== WHAT IS BEING ASKED ==
Go through the material below and copy each line exactly.

-- AVAILABLE DATA follows --

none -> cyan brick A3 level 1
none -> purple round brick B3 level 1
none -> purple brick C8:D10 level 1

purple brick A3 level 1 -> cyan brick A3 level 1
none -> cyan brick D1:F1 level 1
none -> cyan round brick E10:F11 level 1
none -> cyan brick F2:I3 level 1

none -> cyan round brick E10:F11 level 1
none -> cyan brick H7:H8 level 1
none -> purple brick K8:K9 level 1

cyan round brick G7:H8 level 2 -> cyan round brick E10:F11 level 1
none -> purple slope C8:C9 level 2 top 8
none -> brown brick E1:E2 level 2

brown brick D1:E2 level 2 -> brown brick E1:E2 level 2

-- AVAILABLE DATA concluded --

== SOLUTION TO THE EXERCISE ==
none -> cyan brick A3 level 1
none -> purple round brick B3 level 1
none -> purple brick C8:D10 level 1

purple brick A3 level 1 -> cyan brick A3 level 1
none -> cyan brick D1:F1 level 1
none -> cyan round brick E10:F11 level 1
none -> cyan brick F2:I3 level 1

none -> cyan round brick E10:F11 level 1
none -> cyan brick H7:H8 level 1
none -> purple brick K8:K9 level 1

cyan round brick G7:H8 level 2 -> cyan round brick E10:F11 level 1
none -> purple slope C8:C9 level 2 top 8
none -> brown brick E1:E2 level 2

brown brick D1:E2 level 2 -> brown brick E1:E2 level 2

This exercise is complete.